EXERCISE DETAILS:
Please reproduce the entries below with every "road class" replaced by "road category", keeping all other text unchanged.

PROVIDED MATERIAL:
━━━━━━

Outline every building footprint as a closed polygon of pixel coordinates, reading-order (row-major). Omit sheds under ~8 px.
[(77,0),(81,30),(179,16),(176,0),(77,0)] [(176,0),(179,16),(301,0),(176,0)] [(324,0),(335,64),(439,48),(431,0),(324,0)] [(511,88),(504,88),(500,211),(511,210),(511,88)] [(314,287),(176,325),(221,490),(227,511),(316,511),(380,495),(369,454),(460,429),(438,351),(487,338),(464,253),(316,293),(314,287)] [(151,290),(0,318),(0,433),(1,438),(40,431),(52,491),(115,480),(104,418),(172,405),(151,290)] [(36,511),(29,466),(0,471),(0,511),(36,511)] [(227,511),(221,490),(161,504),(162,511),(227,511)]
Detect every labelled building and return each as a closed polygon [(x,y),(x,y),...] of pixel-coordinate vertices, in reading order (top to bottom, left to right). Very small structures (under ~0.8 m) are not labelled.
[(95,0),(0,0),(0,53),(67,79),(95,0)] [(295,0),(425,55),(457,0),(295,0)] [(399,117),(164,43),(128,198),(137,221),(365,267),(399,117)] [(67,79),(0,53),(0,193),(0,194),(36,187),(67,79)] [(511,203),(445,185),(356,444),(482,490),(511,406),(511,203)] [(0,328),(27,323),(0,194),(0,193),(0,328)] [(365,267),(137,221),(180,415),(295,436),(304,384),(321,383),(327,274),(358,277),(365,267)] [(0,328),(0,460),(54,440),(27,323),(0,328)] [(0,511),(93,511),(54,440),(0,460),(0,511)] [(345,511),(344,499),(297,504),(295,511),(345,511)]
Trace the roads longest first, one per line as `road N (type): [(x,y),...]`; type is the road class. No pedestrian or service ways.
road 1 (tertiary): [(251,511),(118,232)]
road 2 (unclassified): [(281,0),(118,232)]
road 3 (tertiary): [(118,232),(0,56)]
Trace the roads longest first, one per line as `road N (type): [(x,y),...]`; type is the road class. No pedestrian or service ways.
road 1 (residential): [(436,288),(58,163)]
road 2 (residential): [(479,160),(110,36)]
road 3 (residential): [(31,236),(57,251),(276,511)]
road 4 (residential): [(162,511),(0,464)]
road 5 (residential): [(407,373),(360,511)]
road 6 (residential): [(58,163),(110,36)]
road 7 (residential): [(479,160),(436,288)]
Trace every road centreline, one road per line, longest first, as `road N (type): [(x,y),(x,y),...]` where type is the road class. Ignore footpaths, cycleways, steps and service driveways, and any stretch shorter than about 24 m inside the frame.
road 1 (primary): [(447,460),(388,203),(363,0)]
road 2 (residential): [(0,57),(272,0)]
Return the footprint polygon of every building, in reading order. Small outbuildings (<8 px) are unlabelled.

━━━━━━

SOLUTION:
Outline every building footprint as a closed polygon of pixel coordinates, reading-order (row-major). Omit sheds under ~8 px.
[(77,0),(81,30),(179,16),(176,0),(77,0)] [(176,0),(179,16),(301,0),(176,0)] [(324,0),(335,64),(439,48),(431,0),(324,0)] [(511,88),(504,88),(500,211),(511,210),(511,88)] [(314,287),(176,325),(221,490),(227,511),(316,511),(380,495),(369,454),(460,429),(438,351),(487,338),(464,253),(316,293),(314,287)] [(151,290),(0,318),(0,433),(1,438),(40,431),(52,491),(115,480),(104,418),(172,405),(151,290)] [(36,511),(29,466),(0,471),(0,511),(36,511)] [(227,511),(221,490),(161,504),(162,511),(227,511)]
Detect every labelled building and return each as a closed polygon [(x,y),(x,y),...] of pixel-coordinate vertices, in reading order (top to bottom, left to right). Very small structures (under ~0.8 m) are not labelled.
[(95,0),(0,0),(0,53),(67,79),(95,0)] [(295,0),(425,55),(457,0),(295,0)] [(399,117),(164,43),(128,198),(137,221),(365,267),(399,117)] [(67,79),(0,53),(0,193),(0,194),(36,187),(67,79)] [(511,203),(445,185),(356,444),(482,490),(511,406),(511,203)] [(0,328),(27,323),(0,194),(0,193),(0,328)] [(365,267),(137,221),(180,415),(295,436),(304,384),(321,383),(327,274),(358,277),(365,267)] [(0,328),(0,460),(54,440),(27,323),(0,328)] [(0,511),(93,511),(54,440),(0,460),(0,511)] [(345,511),(344,499),(297,504),(295,511),(345,511)]
Trace the roads longest first, one per line as `road N (type): [(x,y),...]`; type is the road category. No pedestrian or service ways.
road 1 (tertiary): [(251,511),(118,232)]
road 2 (unclassified): [(281,0),(118,232)]
road 3 (tertiary): [(118,232),(0,56)]
Trace the roads longest first, one per line as `road N (type): [(x,y),...]`; type is the road category. No pedestrian or service ways.
road 1 (residential): [(436,288),(58,163)]
road 2 (residential): [(479,160),(110,36)]
road 3 (residential): [(31,236),(57,251),(276,511)]
road 4 (residential): [(162,511),(0,464)]
road 5 (residential): [(407,373),(360,511)]
road 6 (residential): [(58,163),(110,36)]
road 7 (residential): [(479,160),(436,288)]
Trace every road centreline, one road per line, longest first, as `road N (type): [(x,y),(x,y),...]` where type is the road category. Ignore footpaths, cycleways, steps and service driveways, and any stretch shorter than about 24 m inside the frame.
road 1 (primary): [(447,460),(388,203),(363,0)]
road 2 (residential): [(0,57),(272,0)]
Return the footprint polygon of every building, in reading order. Small outbuildings (<8 px) are unlabelled.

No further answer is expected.